Every line from the one that contains "Mask: stroma. Output" to the last line of the listing below should be quoted verbatim. Pictures are excluded.

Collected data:
______________________________

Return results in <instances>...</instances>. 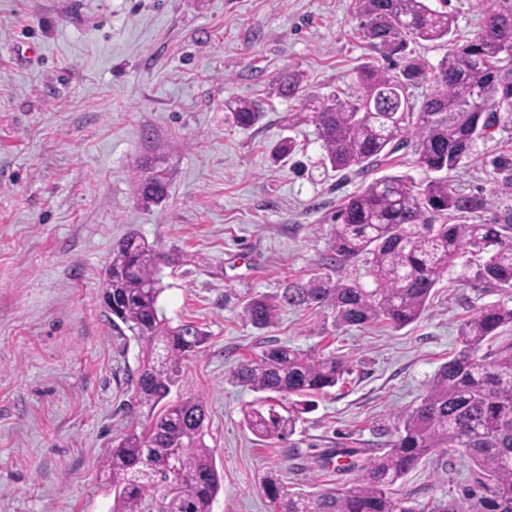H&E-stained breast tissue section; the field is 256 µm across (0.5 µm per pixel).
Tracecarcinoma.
<instances>
[{"label":"carcinoma","instance_id":"carcinoma-1","mask_svg":"<svg viewBox=\"0 0 512 512\" xmlns=\"http://www.w3.org/2000/svg\"><path fill=\"white\" fill-rule=\"evenodd\" d=\"M359 39L385 61L357 69V89L349 99L321 100L302 86L299 72L283 78L281 94L300 103L288 125L310 122L336 171H372L409 147L427 178L406 175L373 179L344 201L336 215L331 265L360 259L375 288L356 281L316 277L284 289L279 304L250 300L244 318L257 329L276 319L277 306L328 309L336 323L362 327L384 322L402 328L418 321L444 275L466 259V282L473 288H512V204L492 222L476 221L489 206L481 194L452 188L446 173L456 170L475 142L500 129L512 134V0H475L480 32L459 42L456 16L448 0L433 8L429 0H352ZM443 43L448 51L435 70L415 54L412 44ZM430 85L421 102L412 90ZM236 125L250 128L262 113L249 101L228 105ZM162 174L143 168L138 175L141 204L163 201L153 189ZM179 257L157 251L132 233L112 249L102 297L112 296L114 327L124 324L148 345L135 378L133 418L118 444L98 460L112 512H211L222 486L213 451L205 442L206 418L200 398L161 405L177 381L180 361L199 347L205 334L195 325H169L159 317L161 265ZM512 327V306H484L458 329L461 348L429 381L421 403L401 416L397 436L358 463L360 451L337 448L322 466L362 472L356 484L336 491H286L264 481L272 512H417L394 486L419 462L437 451L461 449L476 478L457 497L433 512H512V344L493 356L479 355L482 344ZM346 362L285 345H270L233 371L235 382L259 393L291 399L288 416L249 405L244 422L260 440L293 434L311 398L335 387ZM147 412H142V409ZM146 422H141L140 417Z\"/></svg>","mask_w":512,"mask_h":512}]
</instances>
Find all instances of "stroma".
Instances as JSON below:
<instances>
[{
    "mask_svg": "<svg viewBox=\"0 0 512 512\" xmlns=\"http://www.w3.org/2000/svg\"><path fill=\"white\" fill-rule=\"evenodd\" d=\"M352 0H0V512H111L97 462L131 417L146 346L114 328L101 300L112 248L137 232L179 255L162 267V316L197 325L169 399L201 398L205 442L223 477L212 512H268L261 485L292 492L352 485L319 459L330 448L381 447L417 406L476 309L512 301L443 278L424 315L400 329L337 325L331 312L279 308L259 330L243 309L293 282L331 275L373 282L364 263L329 270L343 201L388 174L424 179L402 150L365 175L333 171L313 125L289 127L296 100L356 89L369 50ZM263 114L237 126L229 101ZM295 151L277 159L284 138ZM164 169L169 197L142 209L136 175ZM512 136L480 139L450 173L491 209L512 202ZM279 344L343 357L347 373L317 396L295 433L258 441L242 410L257 395L231 378ZM460 452L433 453L396 486L428 508L471 483Z\"/></svg>",
    "mask_w": 512,
    "mask_h": 512,
    "instance_id": "stroma-1",
    "label": "stroma"
}]
</instances>
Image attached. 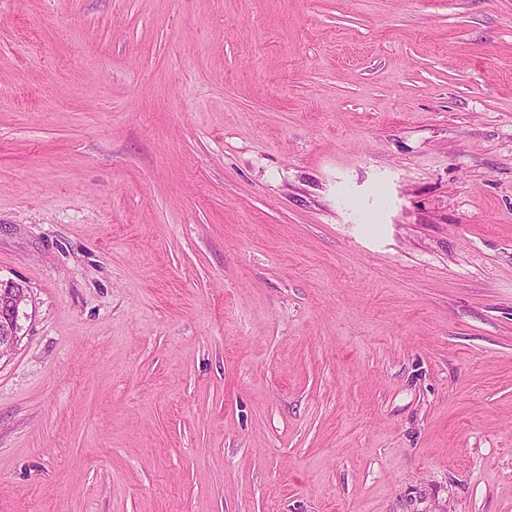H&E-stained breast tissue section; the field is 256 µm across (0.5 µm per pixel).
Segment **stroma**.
I'll return each instance as SVG.
<instances>
[{"label": "stroma", "mask_w": 512, "mask_h": 512, "mask_svg": "<svg viewBox=\"0 0 512 512\" xmlns=\"http://www.w3.org/2000/svg\"><path fill=\"white\" fill-rule=\"evenodd\" d=\"M0 512H512V0H0ZM13 282L0 280L1 293L4 292V288H13L9 300L0 306V355L15 346L14 323L18 315L25 314L24 309L28 300L27 288L15 286Z\"/></svg>", "instance_id": "stroma-1"}]
</instances>
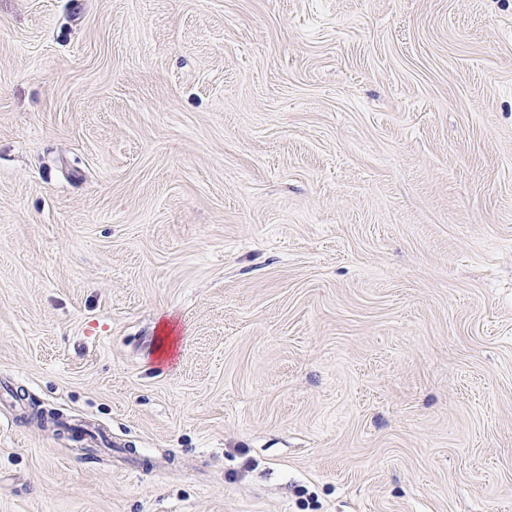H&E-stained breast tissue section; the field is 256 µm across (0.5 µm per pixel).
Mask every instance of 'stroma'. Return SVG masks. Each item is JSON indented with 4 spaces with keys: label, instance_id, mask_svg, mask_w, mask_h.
Segmentation results:
<instances>
[{
    "label": "stroma",
    "instance_id": "1",
    "mask_svg": "<svg viewBox=\"0 0 512 512\" xmlns=\"http://www.w3.org/2000/svg\"><path fill=\"white\" fill-rule=\"evenodd\" d=\"M0 512H512V0H0Z\"/></svg>",
    "mask_w": 512,
    "mask_h": 512
}]
</instances>
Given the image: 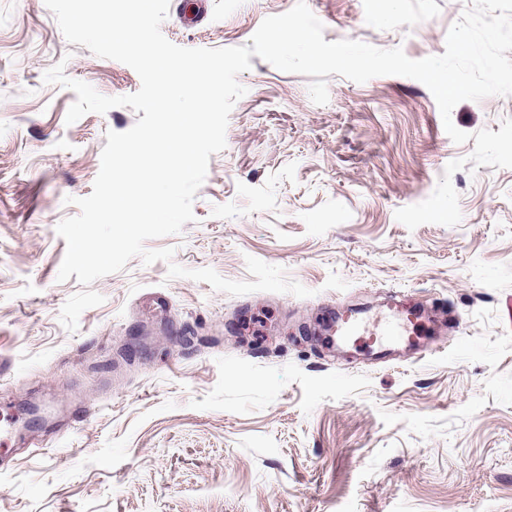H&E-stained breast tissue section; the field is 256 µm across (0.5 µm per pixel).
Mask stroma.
Here are the masks:
<instances>
[{
    "instance_id": "stroma-1",
    "label": "stroma",
    "mask_w": 512,
    "mask_h": 512,
    "mask_svg": "<svg viewBox=\"0 0 512 512\" xmlns=\"http://www.w3.org/2000/svg\"><path fill=\"white\" fill-rule=\"evenodd\" d=\"M297 0H208L194 27L170 0L161 26L187 48L249 44ZM325 41L443 54L469 0H306ZM67 77L138 91L129 66L69 43L44 0H0V425L21 457L0 512H512V168L451 178L462 221L408 229L454 143L421 82L279 70L238 76L226 147L211 155L182 232L146 241L176 263L249 279L282 267L307 298L231 296L133 258L90 286L58 281V223L92 192L119 106L66 124ZM512 96L460 102L454 125L499 131ZM452 313L432 354L381 362L329 346L331 314L375 324L390 299Z\"/></svg>"
}]
</instances>
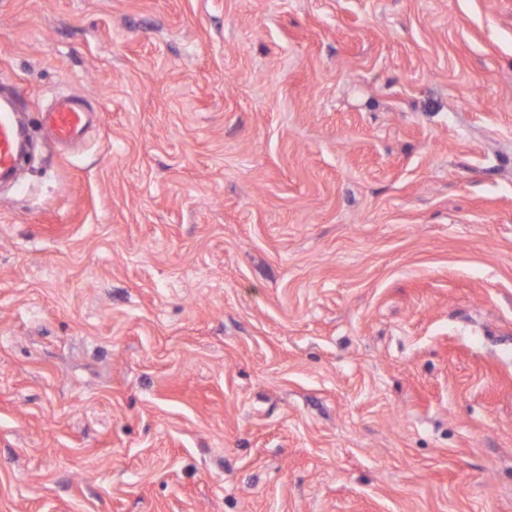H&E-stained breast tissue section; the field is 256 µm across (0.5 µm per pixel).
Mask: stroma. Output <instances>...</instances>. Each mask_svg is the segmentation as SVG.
<instances>
[{
	"instance_id": "1",
	"label": "stroma",
	"mask_w": 512,
	"mask_h": 512,
	"mask_svg": "<svg viewBox=\"0 0 512 512\" xmlns=\"http://www.w3.org/2000/svg\"><path fill=\"white\" fill-rule=\"evenodd\" d=\"M0 76V512H512V0H0ZM90 121V115L81 100L69 95L55 96L44 110L42 117L44 126L62 145L80 140ZM13 107L0 108V174L13 171L17 167V156L14 149L15 128L12 118Z\"/></svg>"
}]
</instances>
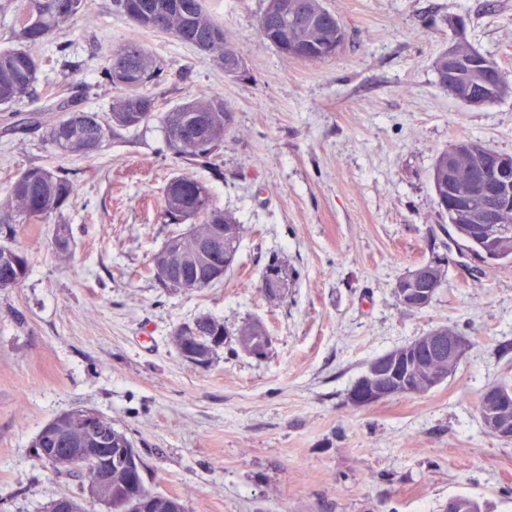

______________________________

• **Final result**:
Mask: stroma. Output <instances>...</instances>. Each mask_svg is the segmentation as SVG.
<instances>
[{
	"instance_id": "1",
	"label": "stroma",
	"mask_w": 512,
	"mask_h": 512,
	"mask_svg": "<svg viewBox=\"0 0 512 512\" xmlns=\"http://www.w3.org/2000/svg\"><path fill=\"white\" fill-rule=\"evenodd\" d=\"M0 76V512H512V0H0ZM90 121V115L81 100L69 95L55 96L44 110L42 117L44 126L62 145L80 140ZM13 107L0 108V174L13 171L17 167V156L14 149L15 128L12 118Z\"/></svg>"
}]
</instances>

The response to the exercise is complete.